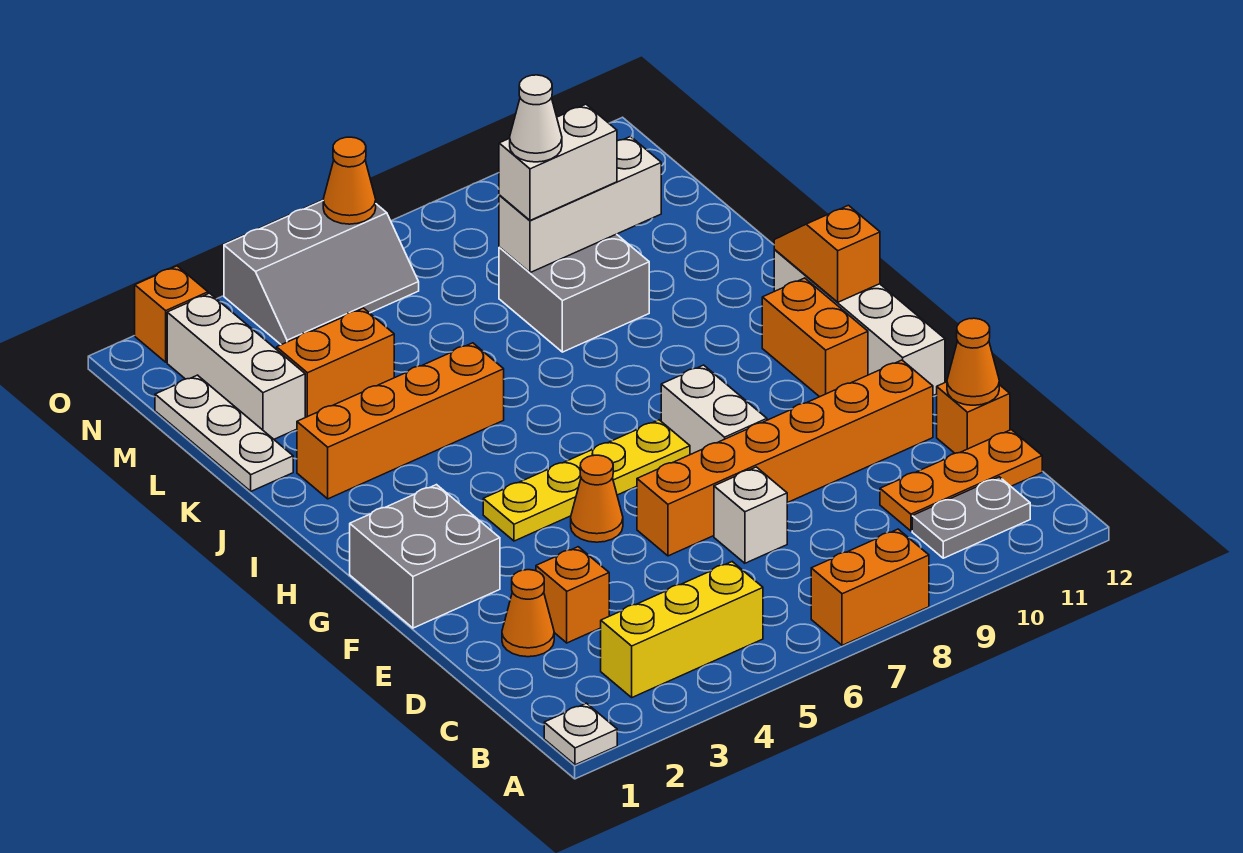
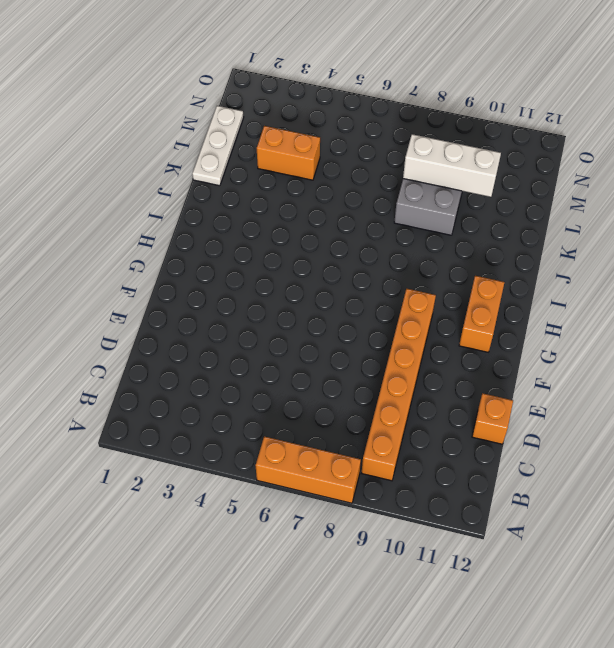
orange brick A6:A8 level 1 -> orange brick A7:A8 level 1
orange brick B9:G9 level 1 -> orange brick E6:E11 level 1
none -> white plate A1 level 1
none -> yellow brick B3:B5 level 1
none -> grey plate B10:B11 level 1

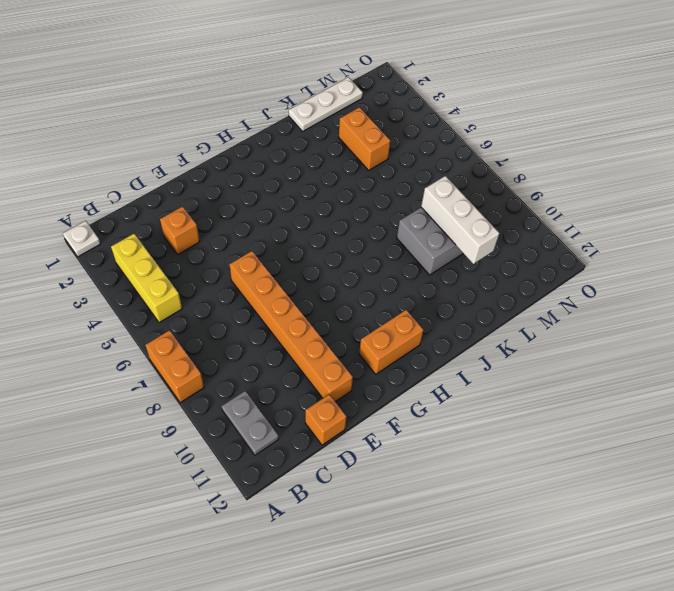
none -> orange plate C10:C12 level 1
none -> orange cone D2 level 1
none -> white brick D7 level 1

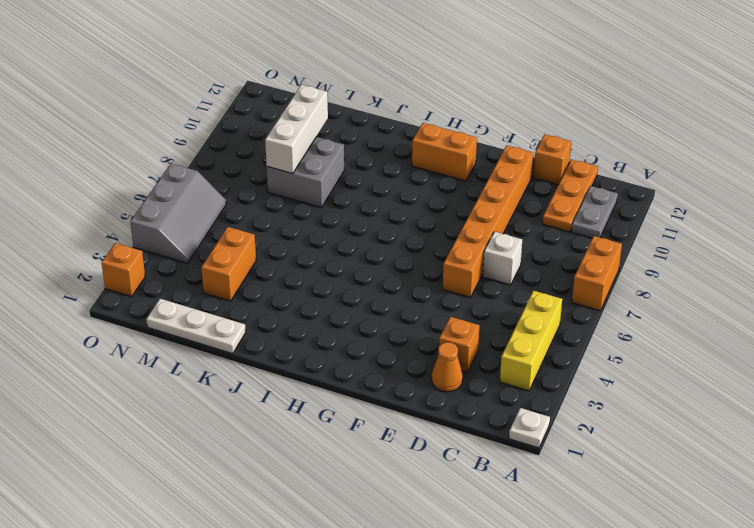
none -> grey brick F1:G2 level 1
none -> orange cone F5 level 1
none -> white brick F8:G8 level 1

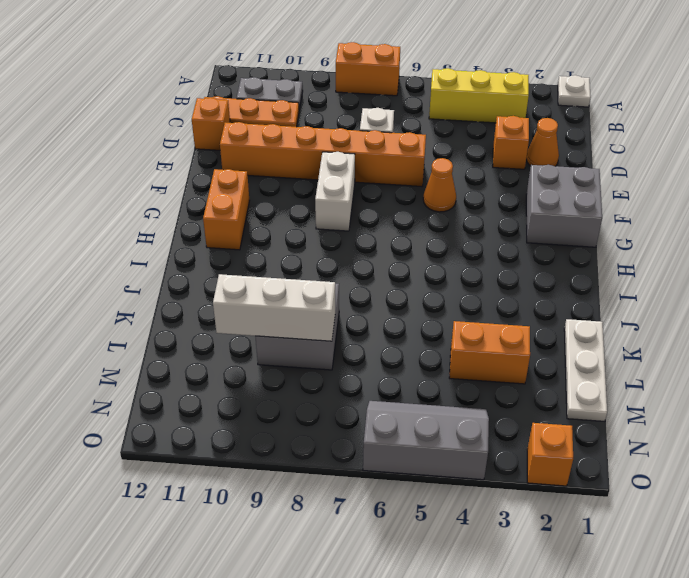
none -> white brick F12:I12 level 1
none -> yellow plate G4:G7 level 1
none -> orange brick J2:J5 level 1

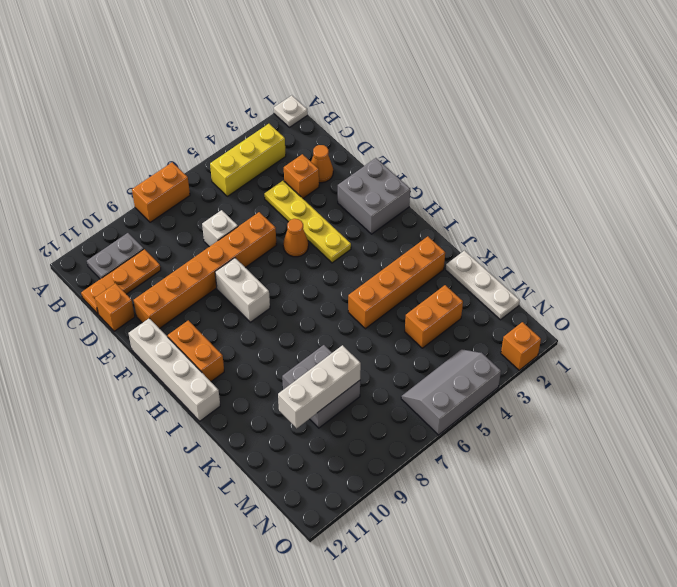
yellow plate D4:G4 level 1 -> yellow plate G4:G7 level 1
none -> white brick L2:N2 level 1
none -> orange cone D12 level 2
none -> orange slope H12:I12 level 2 top H

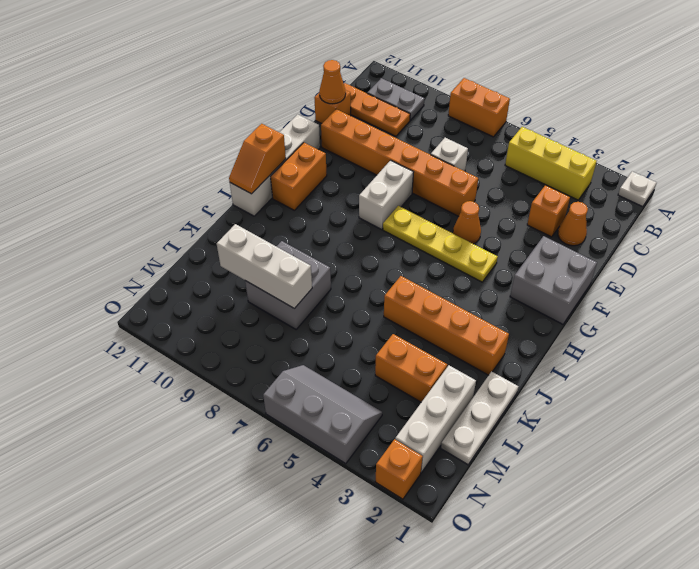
none -> orange cone O6 level 2
none -> white brick L8:L9 level 3
none -> white cone L8 level 4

What to produce:
The reply should be nothing but the number of lines in the listing above that include "cone".

Worked solution:
5